** What is required **
How many lines of the data include the string "yellow"? State the number and nothing else.

** Records shown **
·····
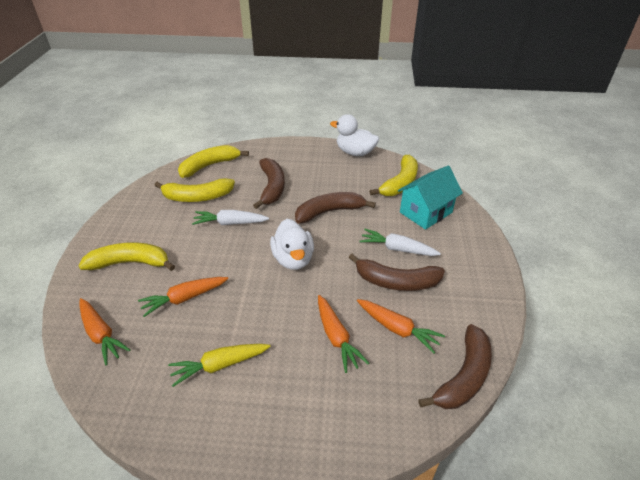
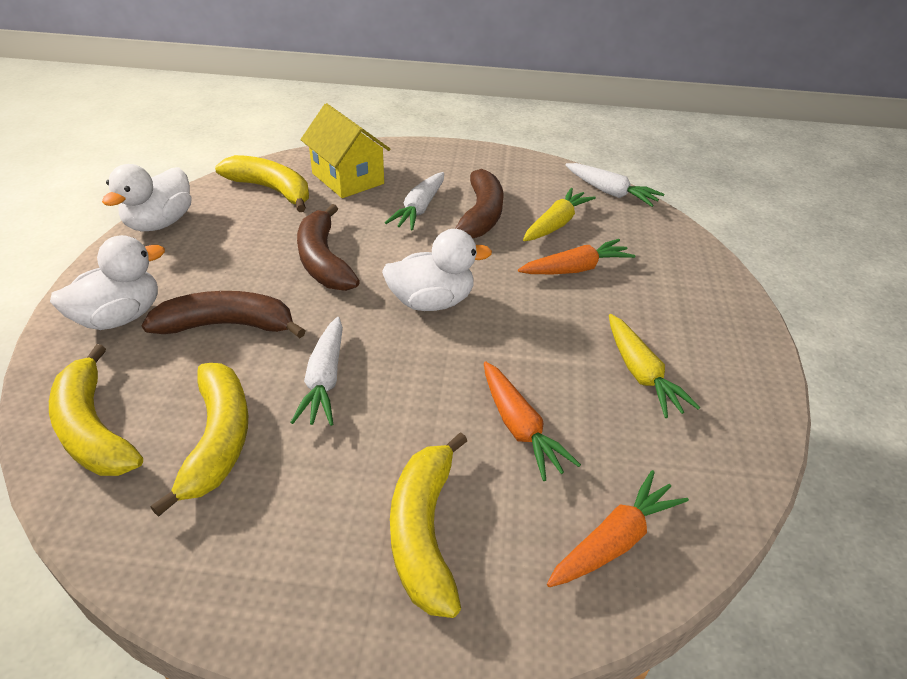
camera: 90 degrees left, 0 degrees up
(278, 157) = (120, 317): none -> white duck
(397, 329) = (556, 224): orange carrot -> yellow carrot
(425, 212) = (347, 178): turquoise house -> yellow house
(463, 376) = (611, 192): brown banana -> white carrot

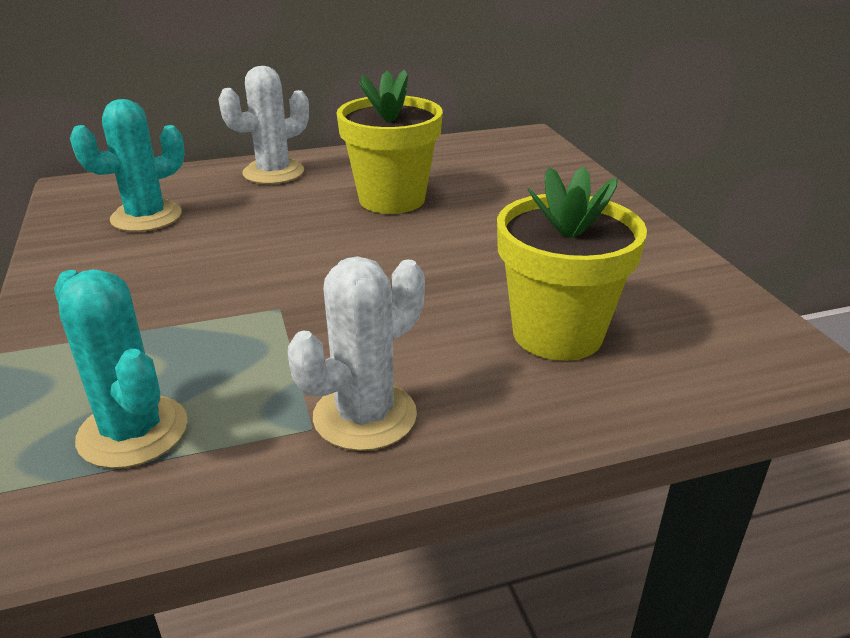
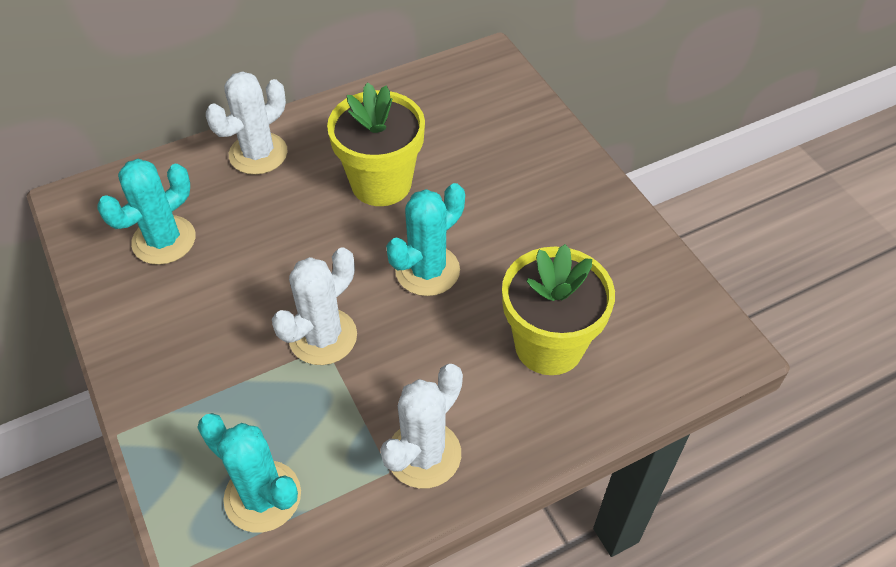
camera: 10 degrees left, 20 degrees up
(280, 299) = (323, 337): none -> white cactus
(422, 261) = (427, 270): none -> turquoise cactus

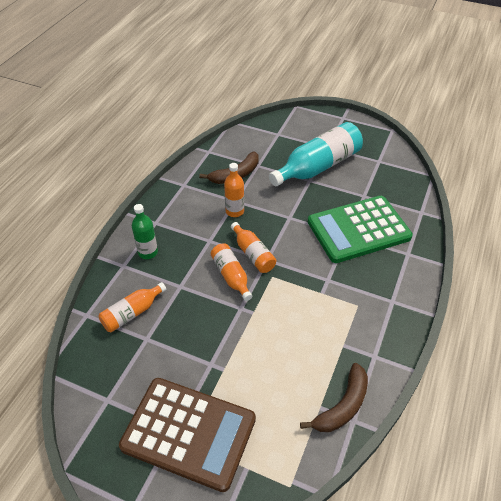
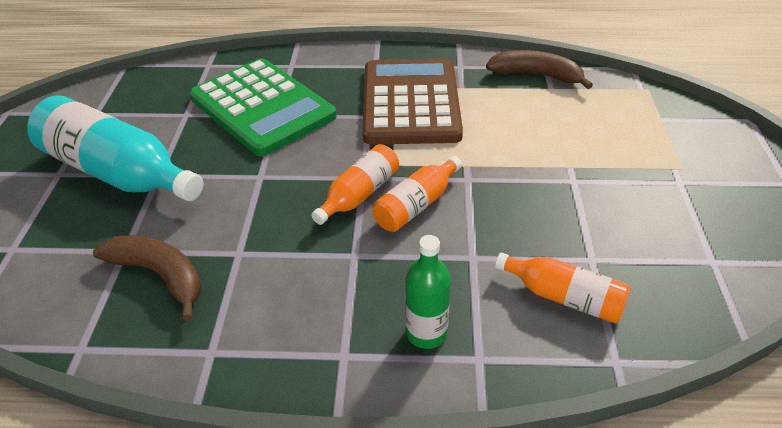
camera: 110 degrees left, 5 degrees down
(189, 432) = (672, 170): brown calculator -> brown calculator (410, 102)
(234, 211) = (268, 245): orange bottle -> none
·····
** Response for this exercise **
2